(About this exercise): Please reproduce all the data exactly as written and omit the pictures.

── Data supplied

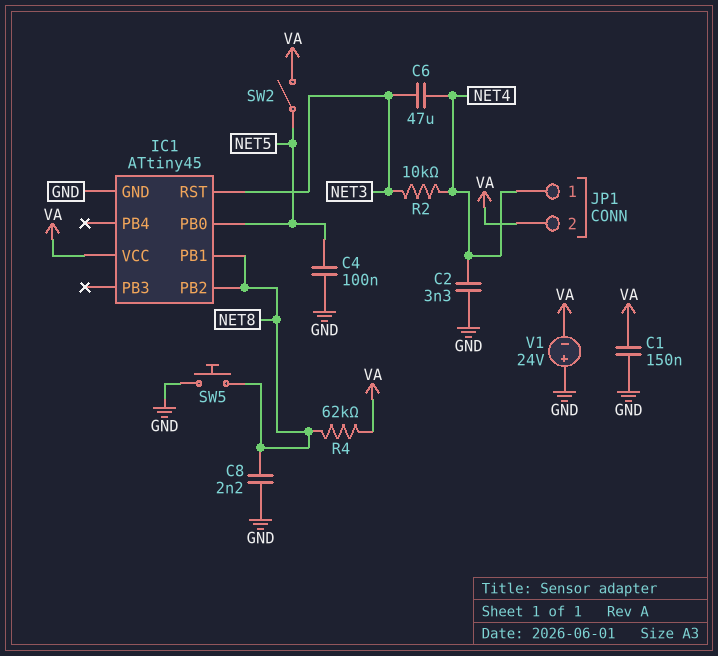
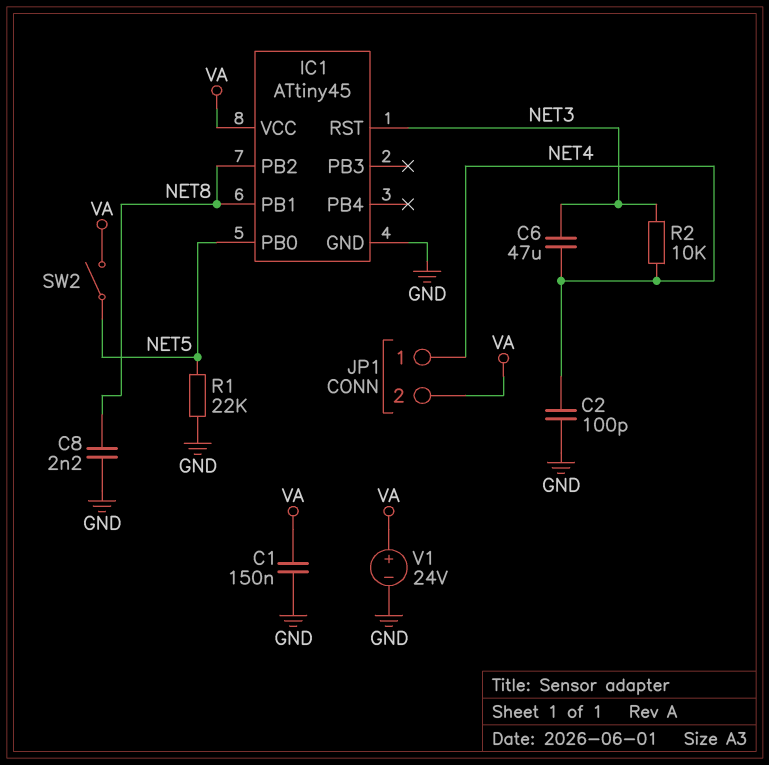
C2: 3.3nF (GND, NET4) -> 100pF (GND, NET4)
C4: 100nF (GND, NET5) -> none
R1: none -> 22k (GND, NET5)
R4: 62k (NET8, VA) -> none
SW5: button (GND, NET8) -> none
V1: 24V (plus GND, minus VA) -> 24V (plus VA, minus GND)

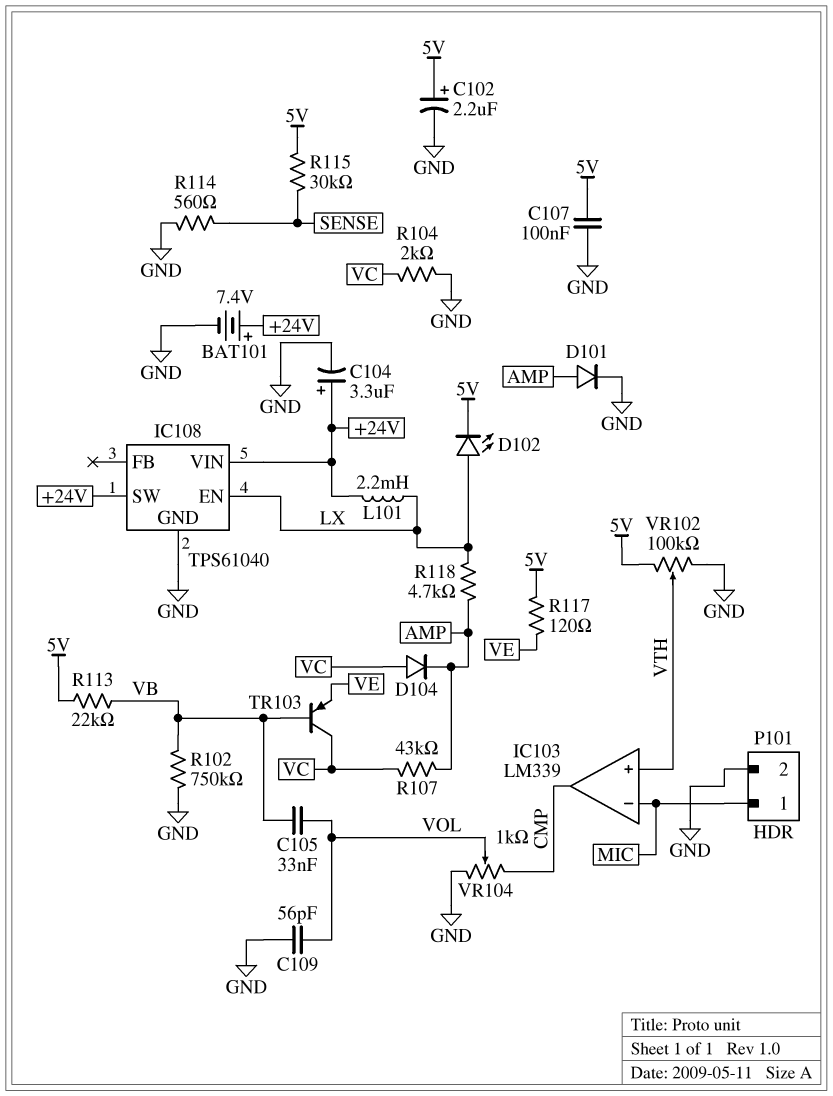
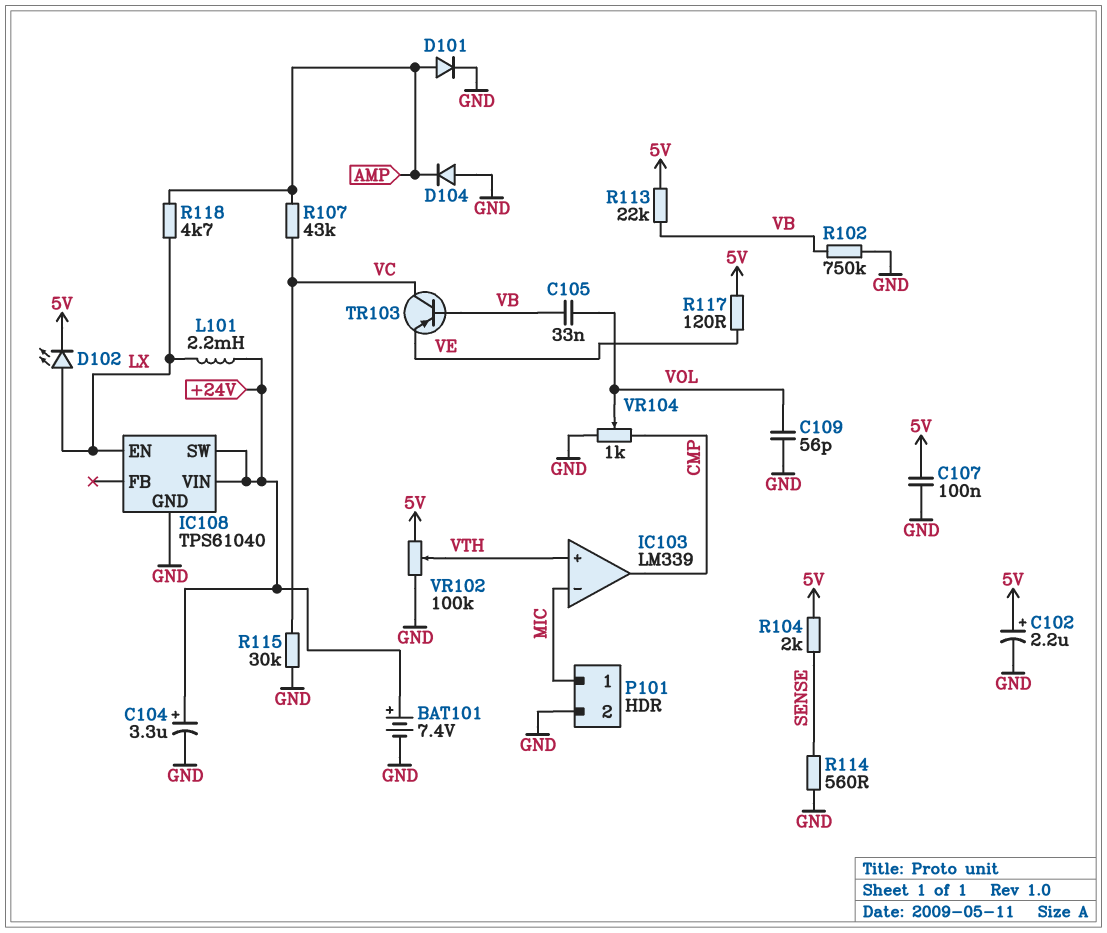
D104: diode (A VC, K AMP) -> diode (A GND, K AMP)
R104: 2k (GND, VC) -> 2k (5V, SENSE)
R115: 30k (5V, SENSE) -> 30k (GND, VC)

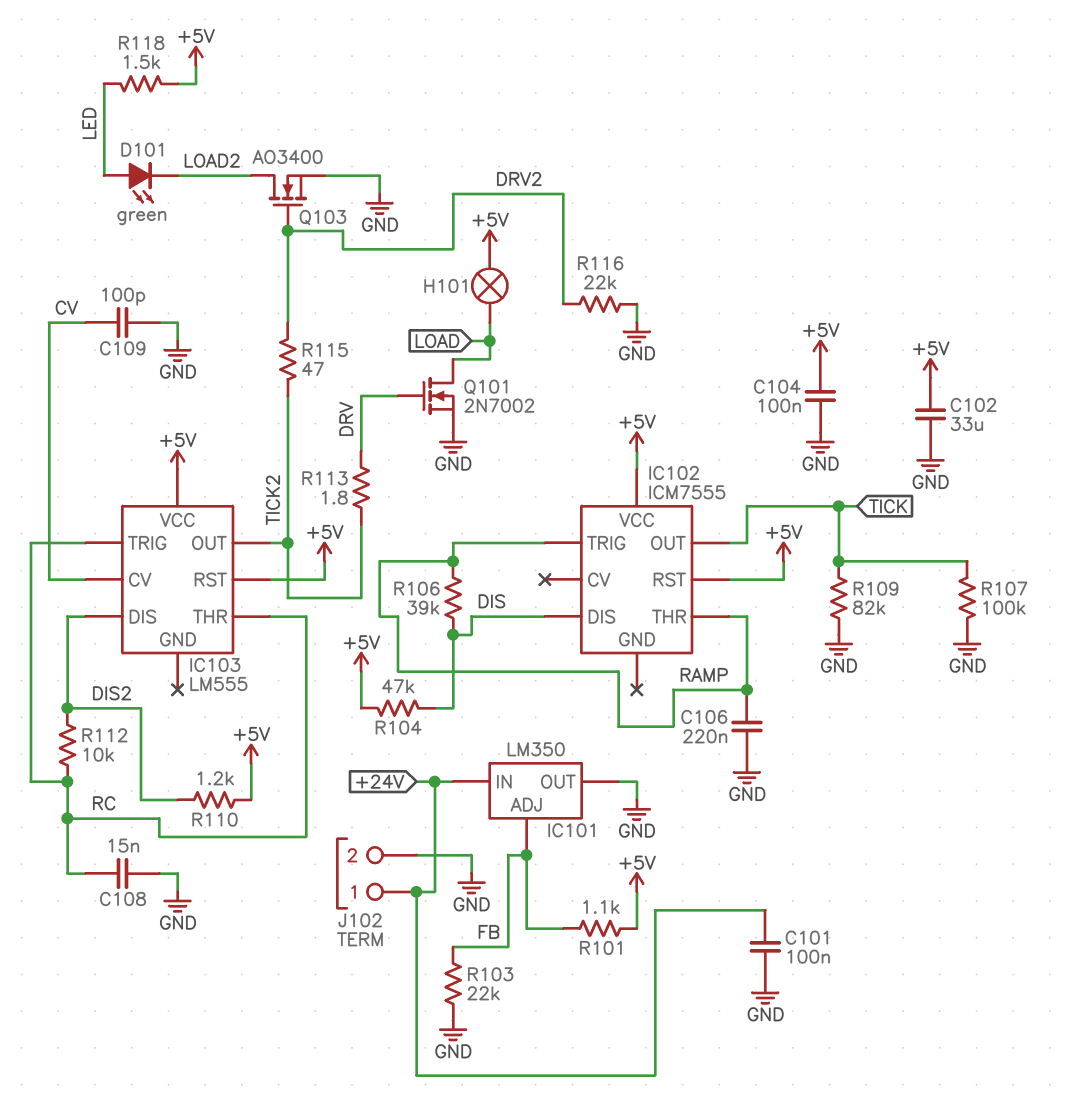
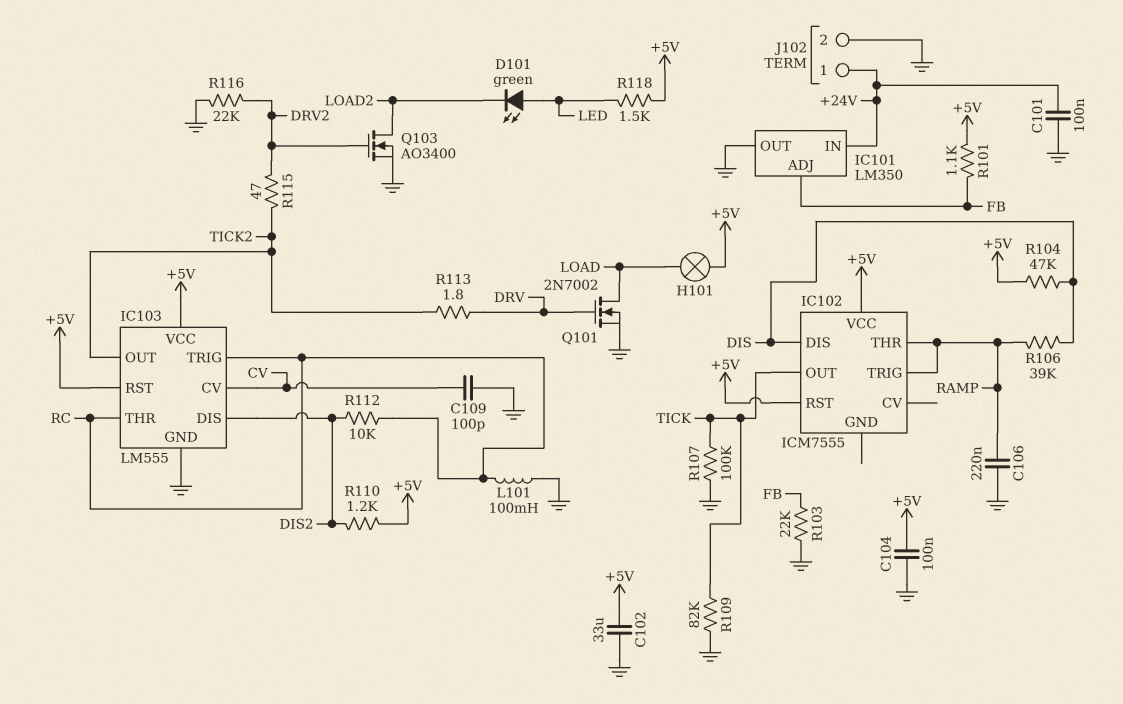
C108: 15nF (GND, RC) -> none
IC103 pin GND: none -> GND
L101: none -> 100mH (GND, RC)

────

(Solution to this exercise):
C2: 3.3nF (GND, NET4) -> 100pF (GND, NET4)
C4: 100nF (GND, NET5) -> none
R1: none -> 22k (GND, NET5)
R4: 62k (NET8, VA) -> none
SW5: button (GND, NET8) -> none
V1: 24V (plus GND, minus VA) -> 24V (plus VA, minus GND)

D104: diode (A VC, K AMP) -> diode (A GND, K AMP)
R104: 2k (GND, VC) -> 2k (5V, SENSE)
R115: 30k (5V, SENSE) -> 30k (GND, VC)

C108: 15nF (GND, RC) -> none
IC103 pin GND: none -> GND
L101: none -> 100mH (GND, RC)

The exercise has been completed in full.